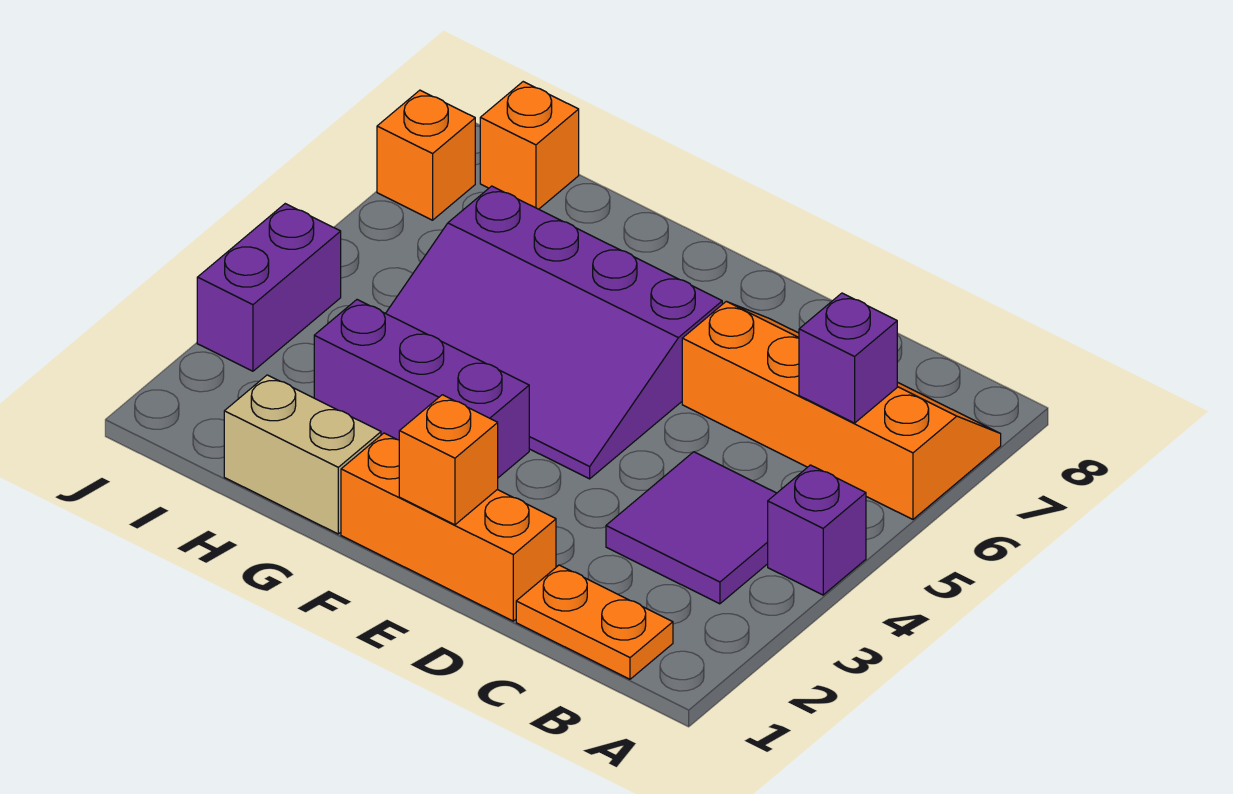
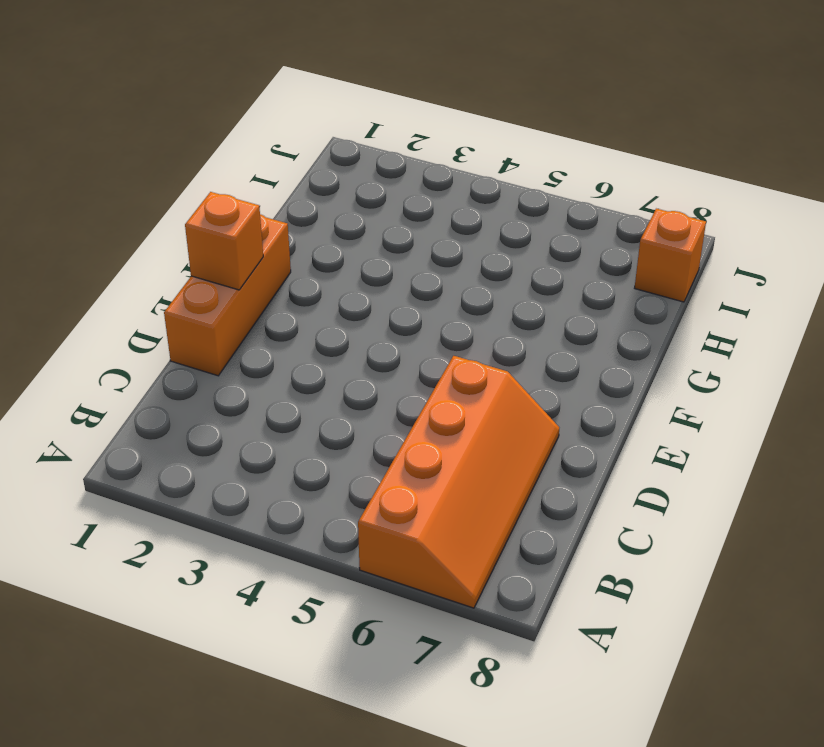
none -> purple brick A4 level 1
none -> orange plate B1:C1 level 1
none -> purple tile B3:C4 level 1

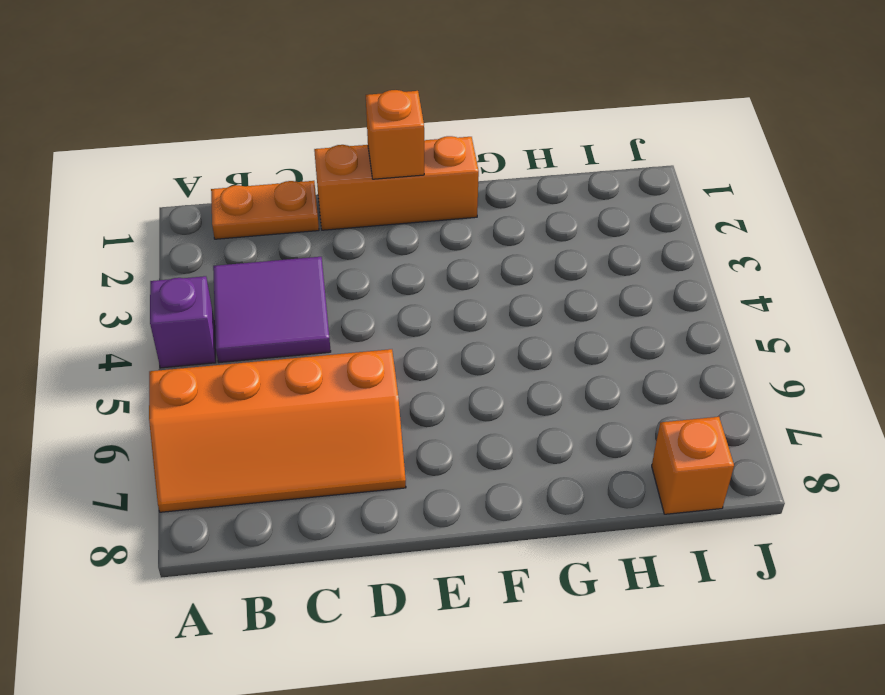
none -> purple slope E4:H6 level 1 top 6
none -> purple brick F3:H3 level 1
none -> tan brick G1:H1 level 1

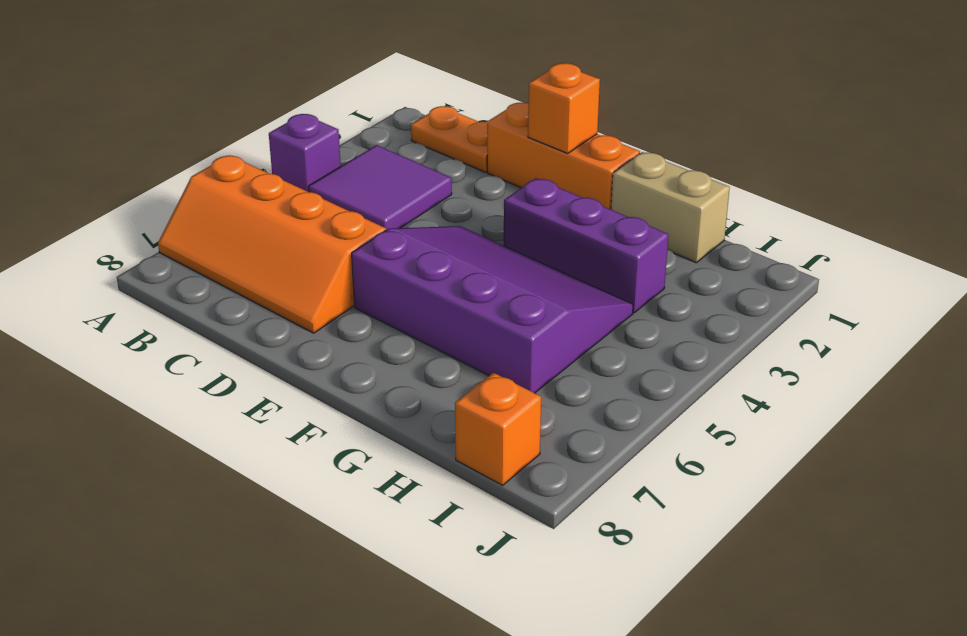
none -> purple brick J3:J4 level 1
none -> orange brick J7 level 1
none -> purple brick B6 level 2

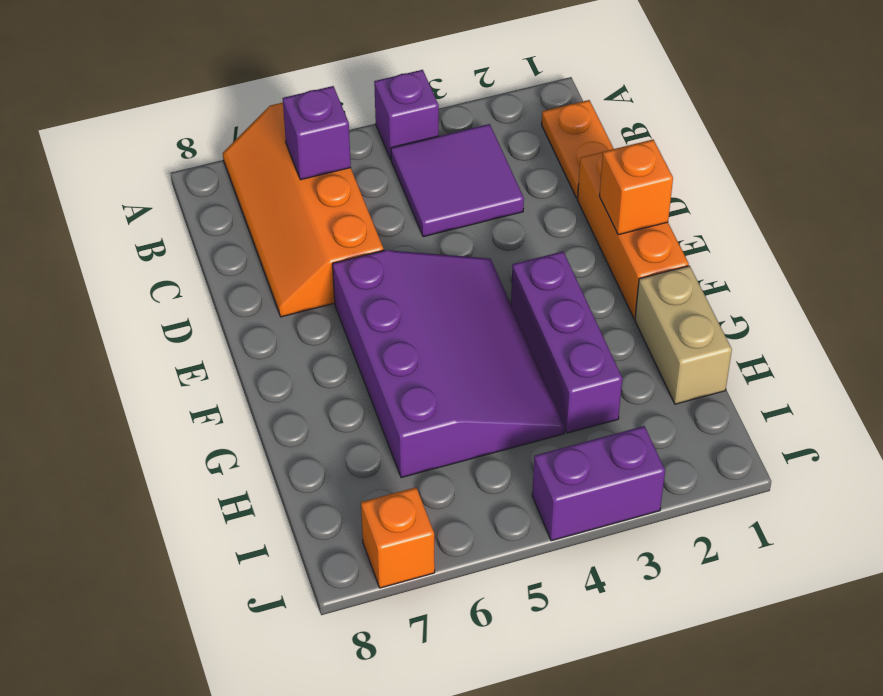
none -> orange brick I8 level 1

...

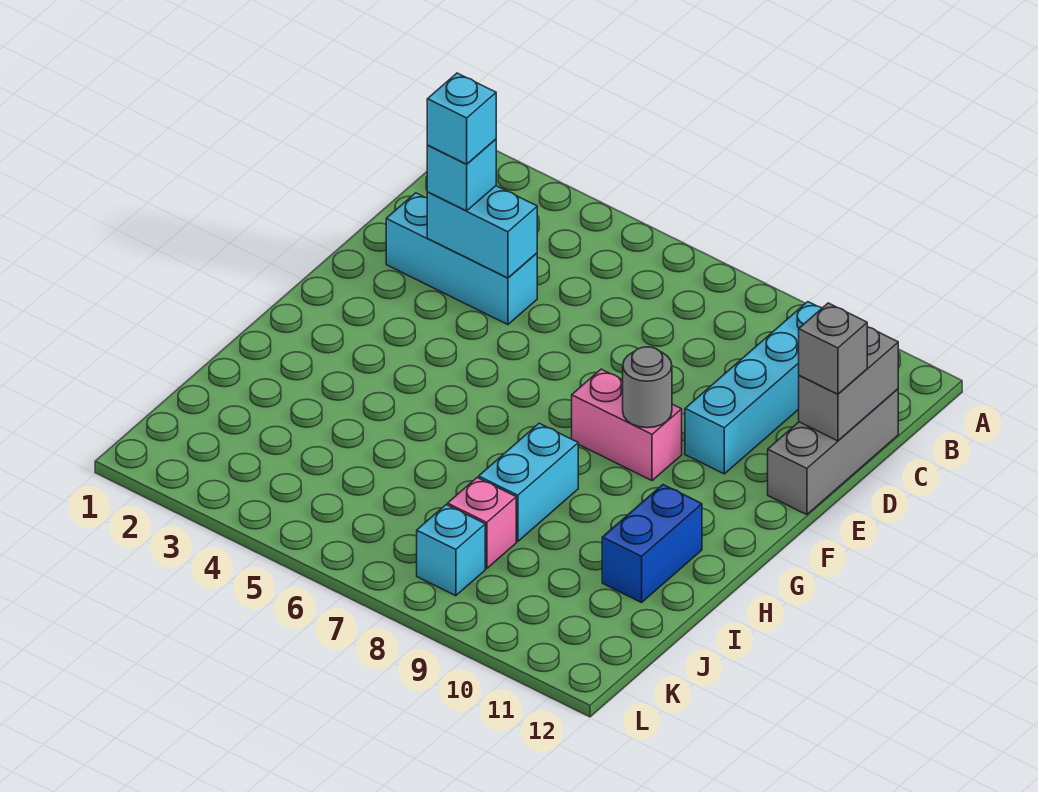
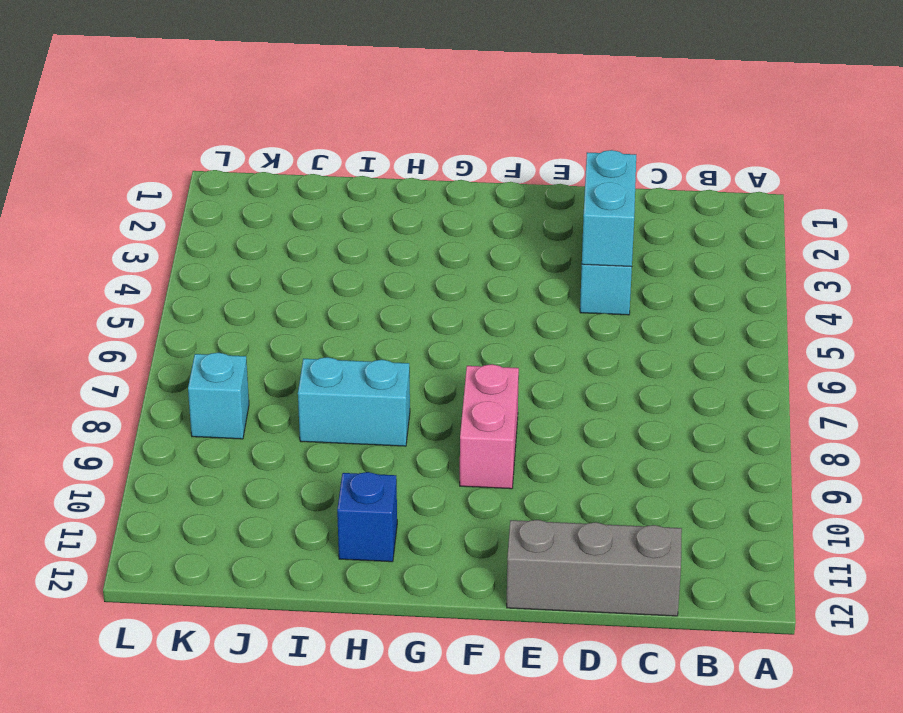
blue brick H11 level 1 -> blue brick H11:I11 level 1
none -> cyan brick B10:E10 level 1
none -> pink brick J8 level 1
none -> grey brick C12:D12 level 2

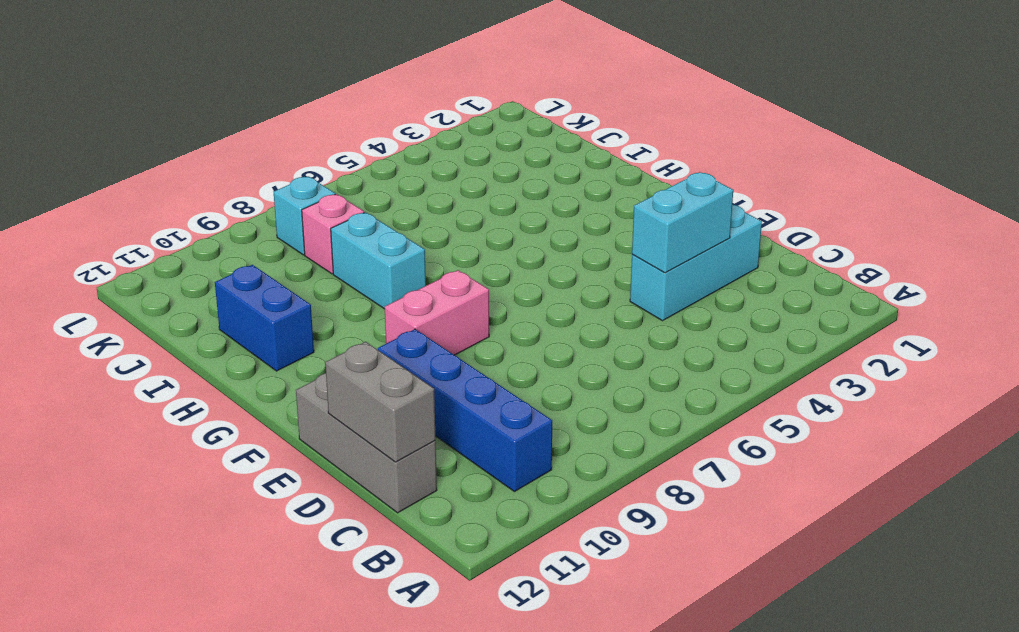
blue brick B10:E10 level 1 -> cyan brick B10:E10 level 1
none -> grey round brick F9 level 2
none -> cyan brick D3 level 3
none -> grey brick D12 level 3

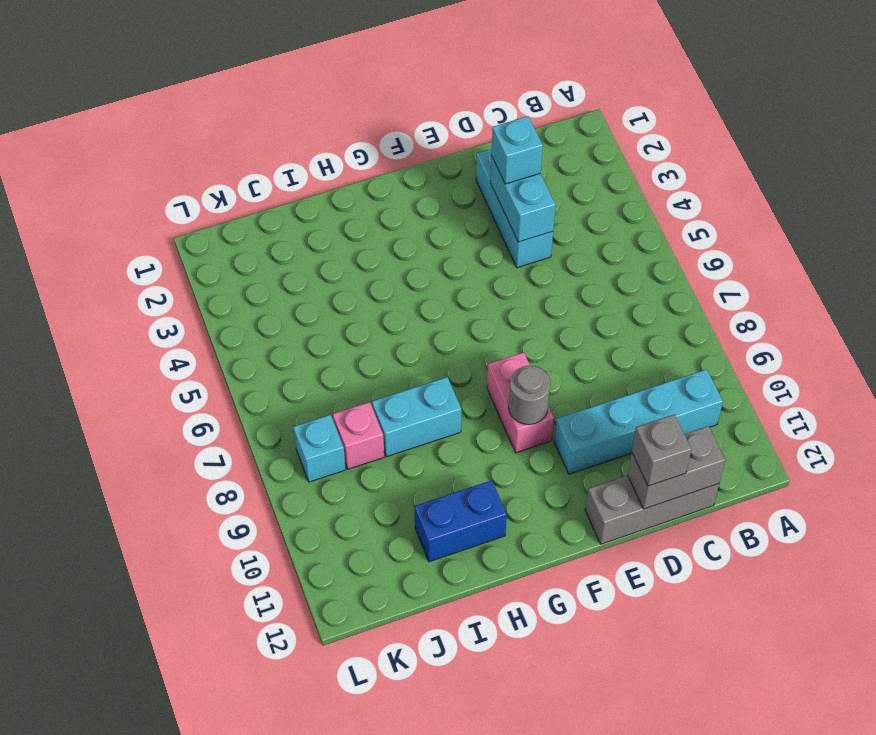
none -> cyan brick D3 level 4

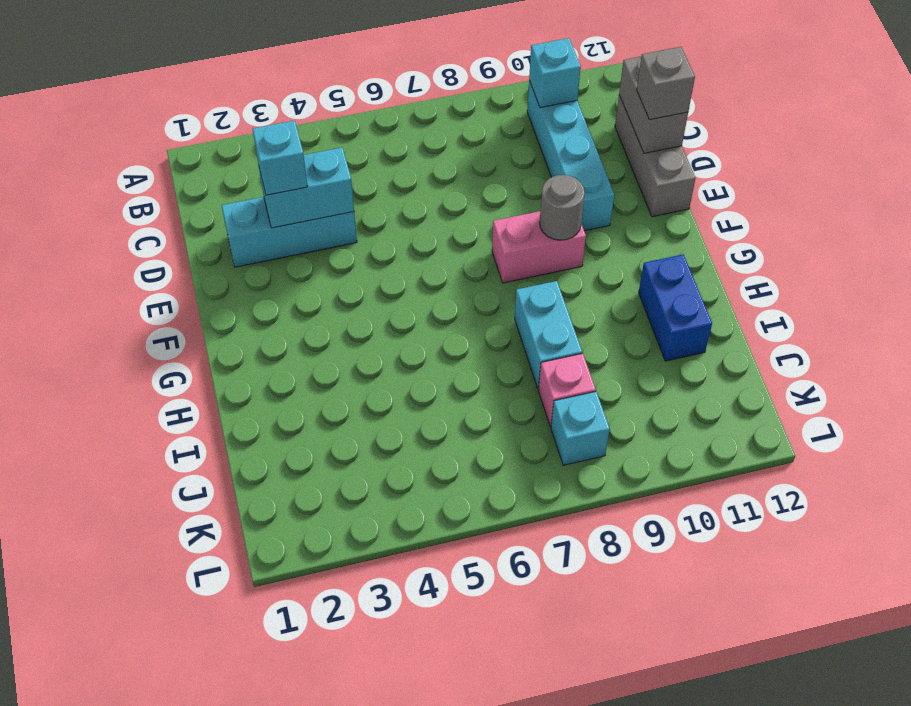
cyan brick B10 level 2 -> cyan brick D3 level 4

▶ _What this task involves_
Go back to the listing above and reproduce, exactly, the stretch from the line bearing "none -> purple brick J3:J4 level 1" through the line bearing "none -> orange brick I8 level 1", without its pictures.

▶ _Completed exercise_
none -> purple brick J3:J4 level 1
none -> orange brick J7 level 1
none -> purple brick B6 level 2

none -> orange brick I8 level 1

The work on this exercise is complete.